_DATA SHOWN_
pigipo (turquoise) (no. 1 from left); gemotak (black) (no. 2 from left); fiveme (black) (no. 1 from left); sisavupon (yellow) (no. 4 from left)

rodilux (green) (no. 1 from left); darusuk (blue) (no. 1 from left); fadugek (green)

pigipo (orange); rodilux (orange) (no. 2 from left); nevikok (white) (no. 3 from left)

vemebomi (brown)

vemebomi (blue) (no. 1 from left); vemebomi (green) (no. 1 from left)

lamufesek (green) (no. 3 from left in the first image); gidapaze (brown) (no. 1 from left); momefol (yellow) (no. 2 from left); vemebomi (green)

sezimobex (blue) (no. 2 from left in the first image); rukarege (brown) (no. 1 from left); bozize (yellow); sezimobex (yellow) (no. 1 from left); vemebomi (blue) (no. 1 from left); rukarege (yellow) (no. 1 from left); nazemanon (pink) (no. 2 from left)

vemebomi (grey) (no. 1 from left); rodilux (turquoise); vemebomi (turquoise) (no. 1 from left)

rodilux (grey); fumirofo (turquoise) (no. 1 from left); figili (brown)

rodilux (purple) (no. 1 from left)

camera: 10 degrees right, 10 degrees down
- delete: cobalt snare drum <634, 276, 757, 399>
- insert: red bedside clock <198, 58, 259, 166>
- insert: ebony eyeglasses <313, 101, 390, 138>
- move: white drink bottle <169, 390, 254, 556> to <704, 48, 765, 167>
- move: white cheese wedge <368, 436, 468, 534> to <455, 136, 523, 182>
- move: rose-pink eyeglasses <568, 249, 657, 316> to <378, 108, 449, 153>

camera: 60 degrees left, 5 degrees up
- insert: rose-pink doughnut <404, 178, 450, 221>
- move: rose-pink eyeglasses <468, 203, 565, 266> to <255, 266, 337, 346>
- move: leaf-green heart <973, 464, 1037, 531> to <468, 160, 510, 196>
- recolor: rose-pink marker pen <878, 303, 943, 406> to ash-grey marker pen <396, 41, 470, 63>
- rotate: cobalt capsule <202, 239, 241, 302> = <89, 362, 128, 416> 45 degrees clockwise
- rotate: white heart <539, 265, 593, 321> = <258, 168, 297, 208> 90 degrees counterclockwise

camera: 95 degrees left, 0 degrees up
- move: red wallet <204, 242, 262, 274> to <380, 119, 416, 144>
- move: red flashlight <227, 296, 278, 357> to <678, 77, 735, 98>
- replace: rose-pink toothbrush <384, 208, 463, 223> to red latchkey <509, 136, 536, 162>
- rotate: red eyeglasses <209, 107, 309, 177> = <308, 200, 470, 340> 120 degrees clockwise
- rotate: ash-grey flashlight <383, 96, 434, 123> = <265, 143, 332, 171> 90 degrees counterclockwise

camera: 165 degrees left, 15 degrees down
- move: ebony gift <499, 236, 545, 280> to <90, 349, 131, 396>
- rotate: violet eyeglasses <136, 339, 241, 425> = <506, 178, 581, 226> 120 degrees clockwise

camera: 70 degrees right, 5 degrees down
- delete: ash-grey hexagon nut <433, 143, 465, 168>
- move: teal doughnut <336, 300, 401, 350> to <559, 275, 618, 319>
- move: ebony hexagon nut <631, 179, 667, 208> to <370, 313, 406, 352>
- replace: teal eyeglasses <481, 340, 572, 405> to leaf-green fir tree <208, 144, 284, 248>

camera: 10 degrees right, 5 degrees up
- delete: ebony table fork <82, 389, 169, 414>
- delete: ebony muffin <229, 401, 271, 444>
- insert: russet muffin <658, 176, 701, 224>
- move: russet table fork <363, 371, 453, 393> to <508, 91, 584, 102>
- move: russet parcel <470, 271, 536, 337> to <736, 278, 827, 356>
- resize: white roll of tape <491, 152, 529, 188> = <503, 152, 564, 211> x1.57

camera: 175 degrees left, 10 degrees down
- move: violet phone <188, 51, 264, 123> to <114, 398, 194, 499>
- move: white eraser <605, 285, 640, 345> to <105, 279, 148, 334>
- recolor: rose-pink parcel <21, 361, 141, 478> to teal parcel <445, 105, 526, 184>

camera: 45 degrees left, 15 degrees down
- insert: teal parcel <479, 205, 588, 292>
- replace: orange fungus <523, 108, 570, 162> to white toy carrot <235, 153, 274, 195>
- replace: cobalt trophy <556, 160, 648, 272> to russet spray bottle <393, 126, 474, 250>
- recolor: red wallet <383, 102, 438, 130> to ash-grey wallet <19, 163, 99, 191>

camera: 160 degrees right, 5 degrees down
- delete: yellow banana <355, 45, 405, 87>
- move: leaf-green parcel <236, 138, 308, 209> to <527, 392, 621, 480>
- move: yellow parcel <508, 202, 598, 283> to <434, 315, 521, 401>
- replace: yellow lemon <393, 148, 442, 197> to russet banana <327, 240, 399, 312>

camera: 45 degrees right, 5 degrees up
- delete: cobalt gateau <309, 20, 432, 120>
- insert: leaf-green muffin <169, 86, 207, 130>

_REQUIREMENT_
Go through the data above and transcribe every entry exactly.

_REPLY TO THE TASK_
pigipo (turquoise) (no. 1 from left); gemotak (black) (no. 2 from left); fiveme (black) (no. 1 from left); sisavupon (yellow) (no. 4 from left)

rodilux (green) (no. 1 from left); darusuk (blue) (no. 1 from left); fadugek (green)

pigipo (orange); rodilux (orange) (no. 2 from left); nevikok (white) (no. 3 from left)

vemebomi (brown)

vemebomi (blue) (no. 1 from left); vemebomi (green) (no. 1 from left)

lamufesek (green) (no. 3 from left in the first image); gidapaze (brown) (no. 1 from left); momefol (yellow) (no. 2 from left); vemebomi (green)

sezimobex (blue) (no. 2 from left in the first image); rukarege (brown) (no. 1 from left); bozize (yellow); sezimobex (yellow) (no. 1 from left); vemebomi (blue) (no. 1 from left); rukarege (yellow) (no. 1 from left); nazemanon (pink) (no. 2 from left)

vemebomi (grey) (no. 1 from left); rodilux (turquoise); vemebomi (turquoise) (no. 1 from left)

rodilux (grey); fumirofo (turquoise) (no. 1 from left); figili (brown)

rodilux (purple) (no. 1 from left)

camera: 10 degrees right, 10 degrees down
- delete: cobalt snare drum <634, 276, 757, 399>
- insert: red bedside clock <198, 58, 259, 166>
- insert: ebony eyeglasses <313, 101, 390, 138>
- move: white drink bottle <169, 390, 254, 556> to <704, 48, 765, 167>
- move: white cheese wedge <368, 436, 468, 534> to <455, 136, 523, 182>
- move: rose-pink eyeglasses <568, 249, 657, 316> to <378, 108, 449, 153>

camera: 60 degrees left, 5 degrees up
- insert: rose-pink doughnut <404, 178, 450, 221>
- move: rose-pink eyeglasses <468, 203, 565, 266> to <255, 266, 337, 346>
- move: leaf-green heart <973, 464, 1037, 531> to <468, 160, 510, 196>
- recolor: rose-pink marker pen <878, 303, 943, 406> to ash-grey marker pen <396, 41, 470, 63>
- rotate: cobalt capsule <202, 239, 241, 302> = <89, 362, 128, 416> 45 degrees clockwise
- rotate: white heart <539, 265, 593, 321> = <258, 168, 297, 208> 90 degrees counterclockwise

camera: 95 degrees left, 0 degrees up
- move: red wallet <204, 242, 262, 274> to <380, 119, 416, 144>
- move: red flashlight <227, 296, 278, 357> to <678, 77, 735, 98>
- replace: rose-pink toothbrush <384, 208, 463, 223> to red latchkey <509, 136, 536, 162>
- rotate: red eyeglasses <209, 107, 309, 177> = <308, 200, 470, 340> 120 degrees clockwise
- rotate: ash-grey flashlight <383, 96, 434, 123> = <265, 143, 332, 171> 90 degrees counterclockwise

camera: 165 degrees left, 15 degrees down
- move: ebony gift <499, 236, 545, 280> to <90, 349, 131, 396>
- rotate: violet eyeglasses <136, 339, 241, 425> = <506, 178, 581, 226> 120 degrees clockwise

camera: 70 degrees right, 5 degrees down
- delete: ash-grey hexagon nut <433, 143, 465, 168>
- move: teal doughnut <336, 300, 401, 350> to <559, 275, 618, 319>
- move: ebony hexagon nut <631, 179, 667, 208> to <370, 313, 406, 352>
- replace: teal eyeglasses <481, 340, 572, 405> to leaf-green fir tree <208, 144, 284, 248>

camera: 10 degrees right, 5 degrees up
- delete: ebony table fork <82, 389, 169, 414>
- delete: ebony muffin <229, 401, 271, 444>
- insert: russet muffin <658, 176, 701, 224>
- move: russet table fork <363, 371, 453, 393> to <508, 91, 584, 102>
- move: russet parcel <470, 271, 536, 337> to <736, 278, 827, 356>
- resize: white roll of tape <491, 152, 529, 188> = <503, 152, 564, 211> x1.57

camera: 175 degrees left, 10 degrees down
- move: violet phone <188, 51, 264, 123> to <114, 398, 194, 499>
- move: white eraser <605, 285, 640, 345> to <105, 279, 148, 334>
- recolor: rose-pink parcel <21, 361, 141, 478> to teal parcel <445, 105, 526, 184>

camera: 45 degrees left, 15 degrees down
- insert: teal parcel <479, 205, 588, 292>
- replace: orange fungus <523, 108, 570, 162> to white toy carrot <235, 153, 274, 195>
- replace: cobalt trophy <556, 160, 648, 272> to russet spray bottle <393, 126, 474, 250>
- recolor: red wallet <383, 102, 438, 130> to ash-grey wallet <19, 163, 99, 191>

camera: 160 degrees right, 5 degrees down
- delete: yellow banana <355, 45, 405, 87>
- move: leaf-green parcel <236, 138, 308, 209> to <527, 392, 621, 480>
- move: yellow parcel <508, 202, 598, 283> to <434, 315, 521, 401>
- replace: yellow lemon <393, 148, 442, 197> to russet banana <327, 240, 399, 312>

camera: 45 degrees right, 5 degrees up
- delete: cobalt gateau <309, 20, 432, 120>
- insert: leaf-green muffin <169, 86, 207, 130>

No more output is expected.